━━━ Data records
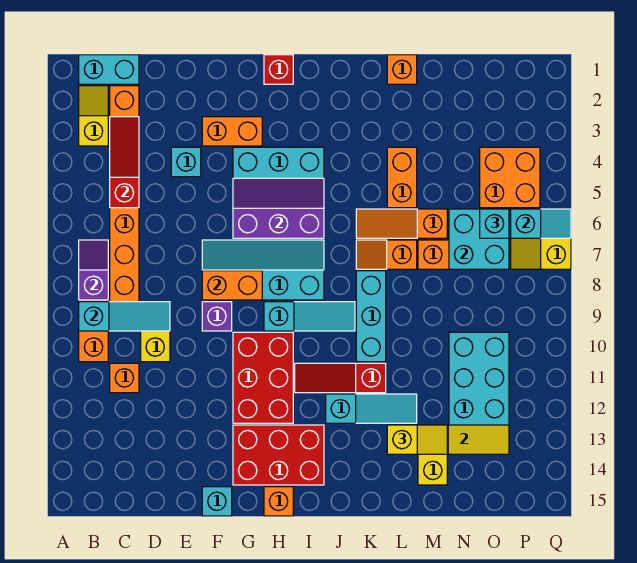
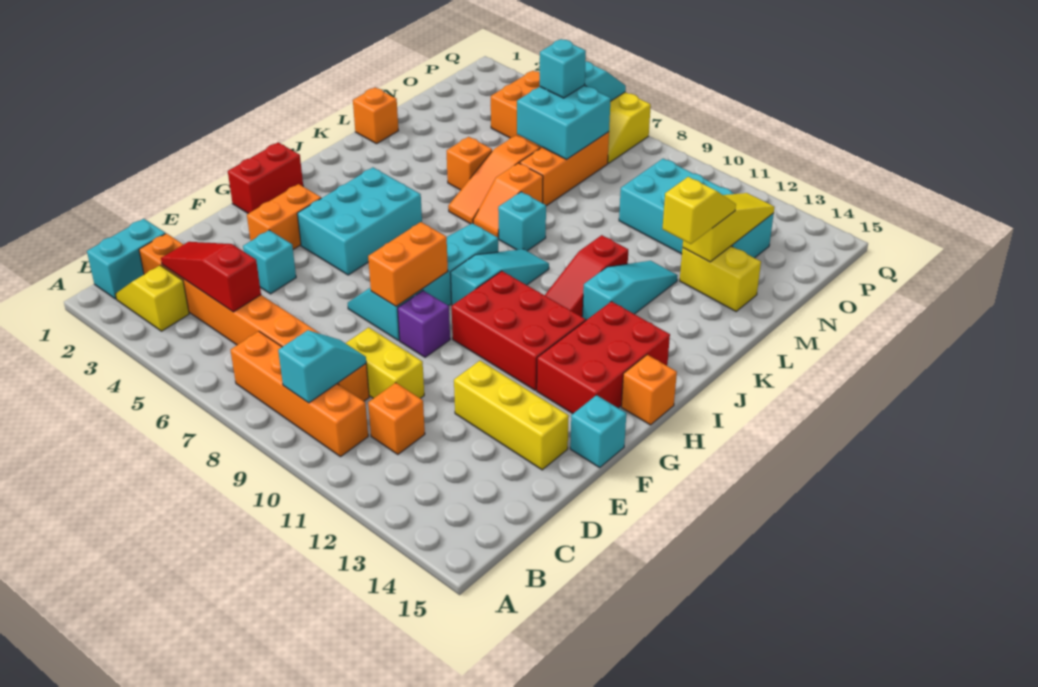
purple slope B7:B8 level 2 top 8 -> none
cyan slope B9:D9 level 2 top B -> cyan slope B9:C9 level 2 top B
none -> yellow brick E12:E14 level 1
purple slope G5:I6 level 2 top 6 -> none
red brick H1 level 1 -> red brick G1:H1 level 1
cyan brick K8:K10 level 1 -> cyan brick K8 level 1
orange brick L4:L5 level 1 -> orange brick L5 level 1

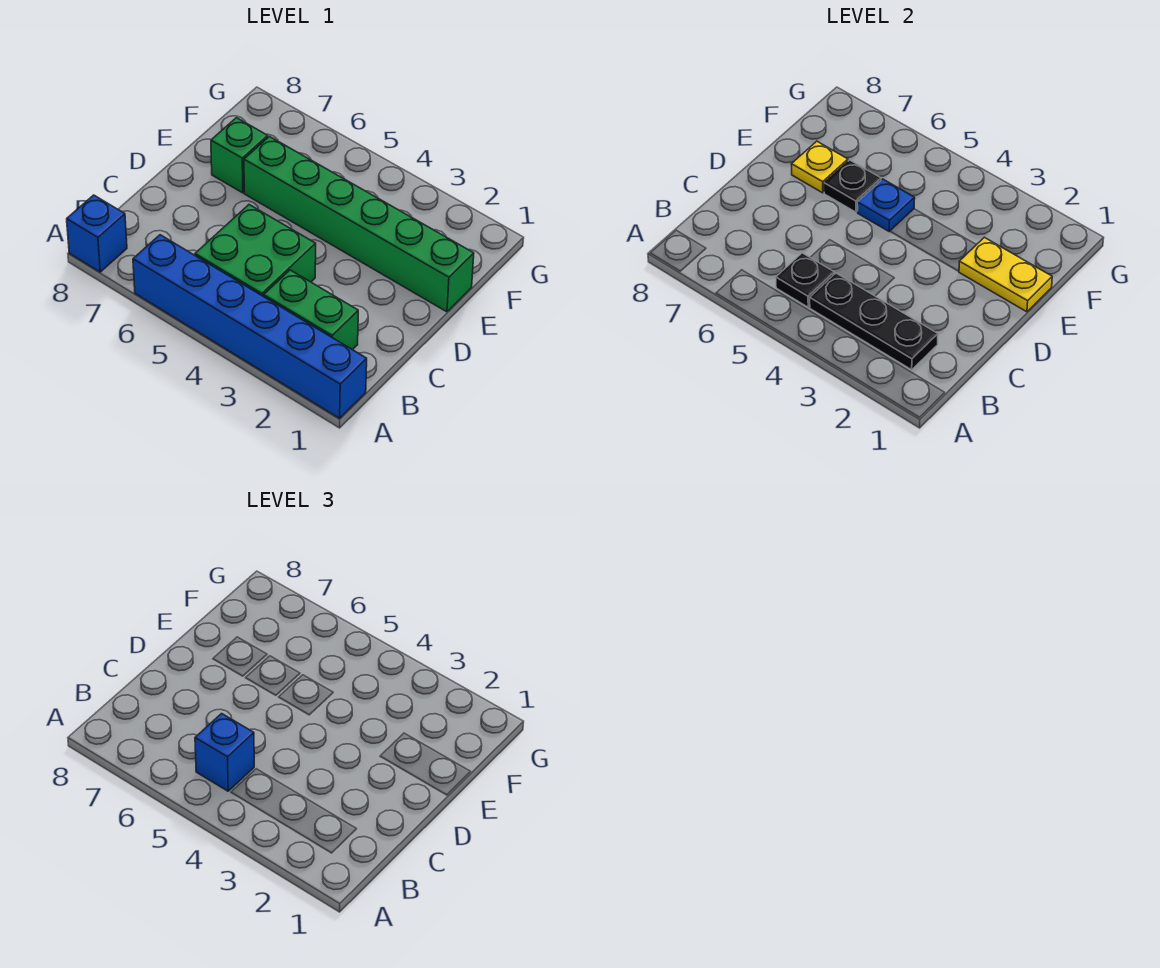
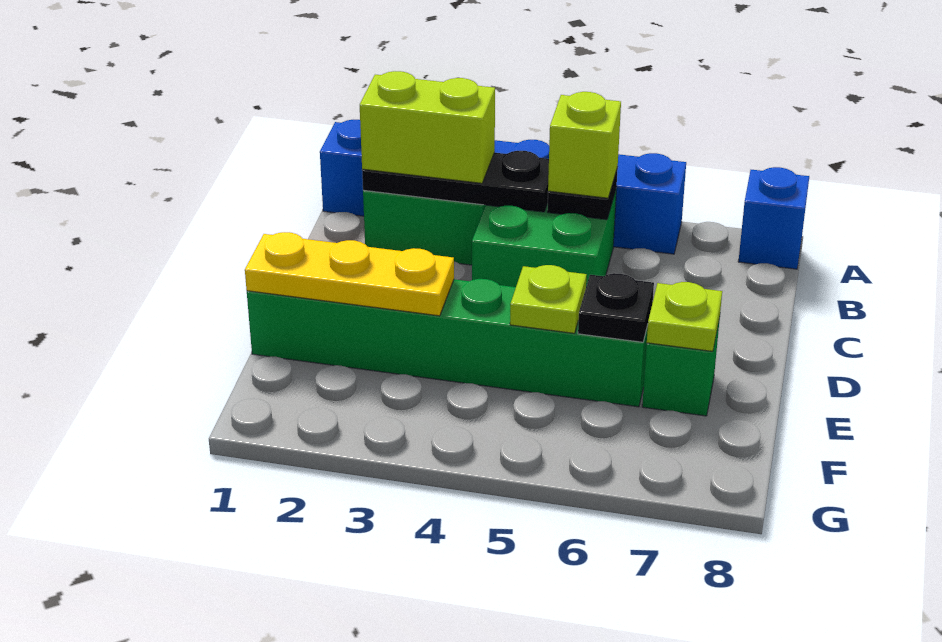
none -> lime brick B2:B3 level 3
blue brick B5 level 3 -> lime brick B5 level 3
yellow plate E1:E2 level 2 -> yellow plate E1:E3 level 2
blue plate E5 level 2 -> lime plate E5 level 2
yellow plate E7 level 2 -> lime plate E7 level 2

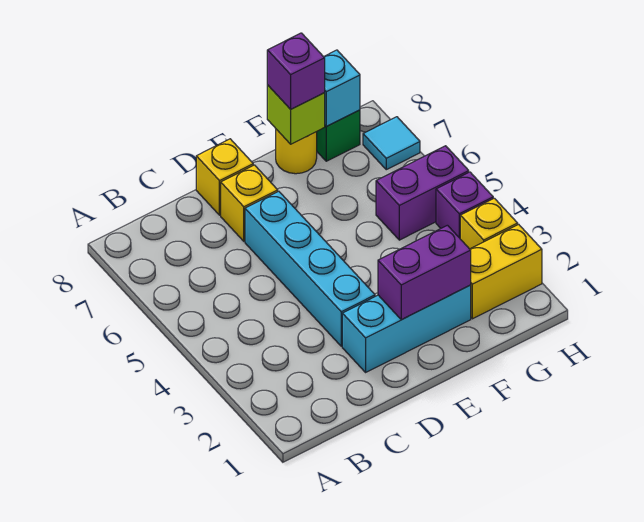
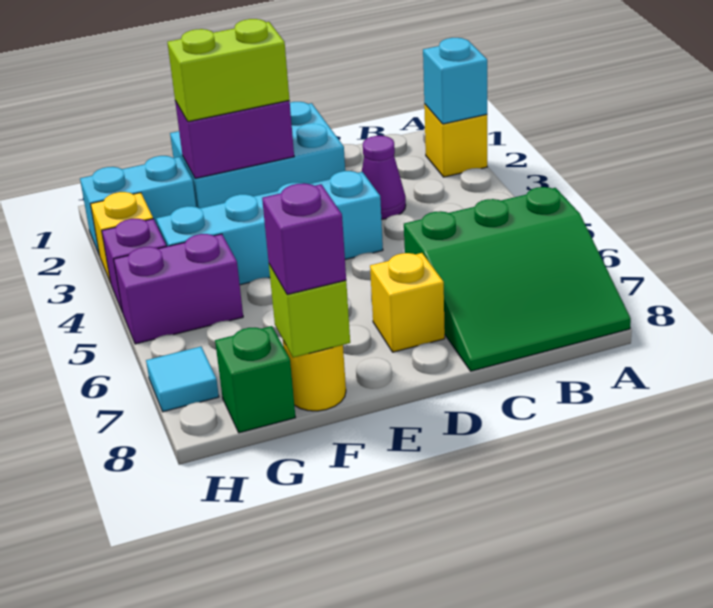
none -> green slope A6:C8 level 1 top 6
none -> purple cone C3 level 1
cyan brick D2:F2 level 1 -> cyan brick D1:F2 level 1
cyan brick D3:D6 level 1 -> cyan brick D4:G4 level 1
yellow brick D8 level 1 -> yellow brick A2 level 1
none -> lime brick E2:F2 level 3
yellow brick G2:H2 level 1 -> cyan brick G2:H2 level 1
cyan brick G8 level 2 -> cyan brick A2 level 2

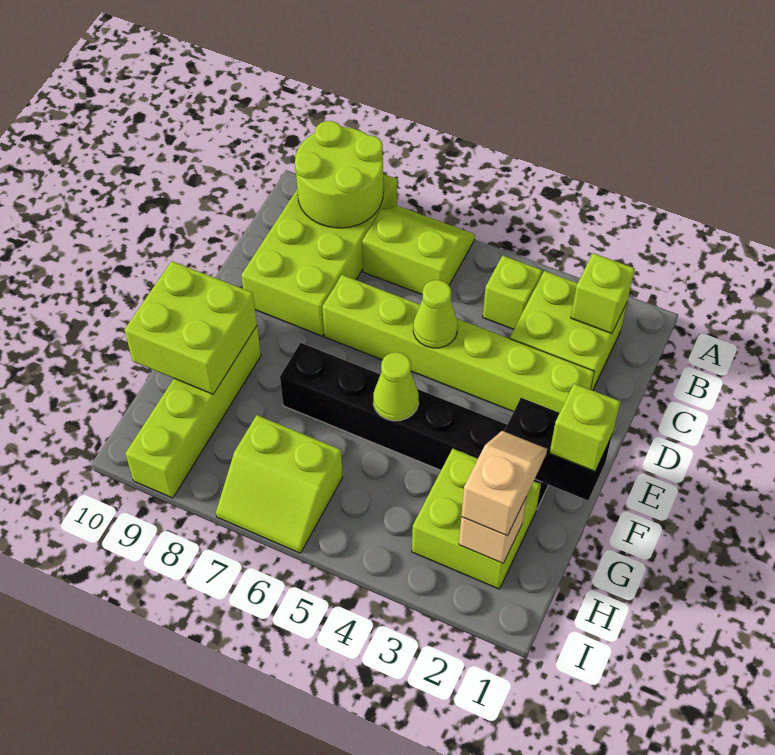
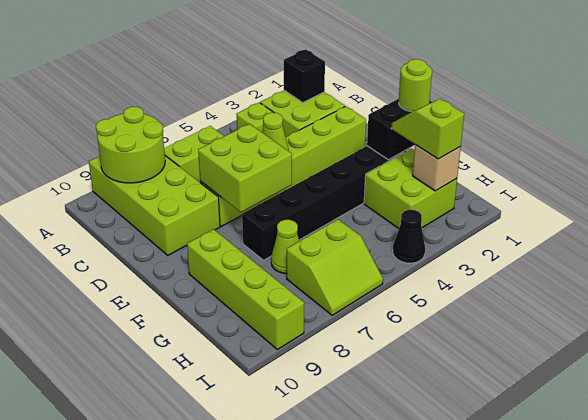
lime brick B2 level 2 -> black brick B2 level 2
lime brick F1 level 3 -> lime round brick F1 level 3
lime cone F5 level 2 -> lime cone G7 level 1
lime brick F9:G10 level 2 -> lime brick D6:E7 level 2
tan slope G2:H2 level 3 top H -> lime slope G2:H2 level 3 top H
none -> black cone I4 level 1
━━━━━━
Task. Copy the entries above exactly, but only the stretch from the line containing "purple slope G5:I6 level 2 top 6 -> none" through the line containing "cyan brick D2:F2". Keep both end lines; drop the pictures.

Answer box.
purple slope G5:I6 level 2 top 6 -> none
red brick H1 level 1 -> red brick G1:H1 level 1
cyan brick K8:K10 level 1 -> cyan brick K8 level 1
orange brick L4:L5 level 1 -> orange brick L5 level 1

none -> lime brick B2:B3 level 3
blue brick B5 level 3 -> lime brick B5 level 3
yellow plate E1:E2 level 2 -> yellow plate E1:E3 level 2
blue plate E5 level 2 -> lime plate E5 level 2
yellow plate E7 level 2 -> lime plate E7 level 2

none -> green slope A6:C8 level 1 top 6
none -> purple cone C3 level 1
cyan brick D2:F2 level 1 -> cyan brick D1:F2 level 1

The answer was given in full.